The required answer is a copy of each line in the entries below that includes "bear".

***** Dataset records *****

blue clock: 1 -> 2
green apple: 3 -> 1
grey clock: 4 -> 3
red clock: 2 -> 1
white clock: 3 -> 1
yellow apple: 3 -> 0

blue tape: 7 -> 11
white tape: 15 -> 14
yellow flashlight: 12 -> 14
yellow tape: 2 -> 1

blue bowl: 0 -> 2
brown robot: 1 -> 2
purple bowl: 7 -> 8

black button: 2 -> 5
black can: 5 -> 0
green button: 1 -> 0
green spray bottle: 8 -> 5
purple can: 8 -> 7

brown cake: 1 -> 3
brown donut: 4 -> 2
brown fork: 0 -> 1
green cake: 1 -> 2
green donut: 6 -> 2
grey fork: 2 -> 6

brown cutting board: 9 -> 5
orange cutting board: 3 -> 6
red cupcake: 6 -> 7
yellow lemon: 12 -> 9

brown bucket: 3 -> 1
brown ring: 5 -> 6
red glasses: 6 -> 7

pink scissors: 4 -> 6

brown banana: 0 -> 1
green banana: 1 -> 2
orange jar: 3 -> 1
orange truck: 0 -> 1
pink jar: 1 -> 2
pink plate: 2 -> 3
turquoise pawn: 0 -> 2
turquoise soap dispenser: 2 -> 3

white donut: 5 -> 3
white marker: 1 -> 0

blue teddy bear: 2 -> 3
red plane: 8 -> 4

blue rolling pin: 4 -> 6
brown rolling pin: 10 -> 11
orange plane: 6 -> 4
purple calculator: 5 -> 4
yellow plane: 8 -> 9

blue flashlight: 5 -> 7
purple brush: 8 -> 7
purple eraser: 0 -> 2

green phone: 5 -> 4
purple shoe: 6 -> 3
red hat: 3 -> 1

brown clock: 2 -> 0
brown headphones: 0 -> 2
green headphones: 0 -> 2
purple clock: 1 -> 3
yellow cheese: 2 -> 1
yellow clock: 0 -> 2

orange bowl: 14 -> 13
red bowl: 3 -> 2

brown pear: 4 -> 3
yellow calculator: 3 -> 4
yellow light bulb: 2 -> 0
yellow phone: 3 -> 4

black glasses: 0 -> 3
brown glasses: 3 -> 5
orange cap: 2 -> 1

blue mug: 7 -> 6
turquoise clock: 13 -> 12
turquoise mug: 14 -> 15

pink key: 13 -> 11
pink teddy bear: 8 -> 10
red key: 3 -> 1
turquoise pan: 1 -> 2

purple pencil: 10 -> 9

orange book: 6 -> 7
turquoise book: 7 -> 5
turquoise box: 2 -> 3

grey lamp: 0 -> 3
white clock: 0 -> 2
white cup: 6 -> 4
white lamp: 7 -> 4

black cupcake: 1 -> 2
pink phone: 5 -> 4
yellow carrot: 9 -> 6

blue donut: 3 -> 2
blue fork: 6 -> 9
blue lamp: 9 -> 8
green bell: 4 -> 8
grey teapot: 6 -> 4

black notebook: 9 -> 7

*****

Exercise answer →
blue teddy bear: 2 -> 3
pink teddy bear: 8 -> 10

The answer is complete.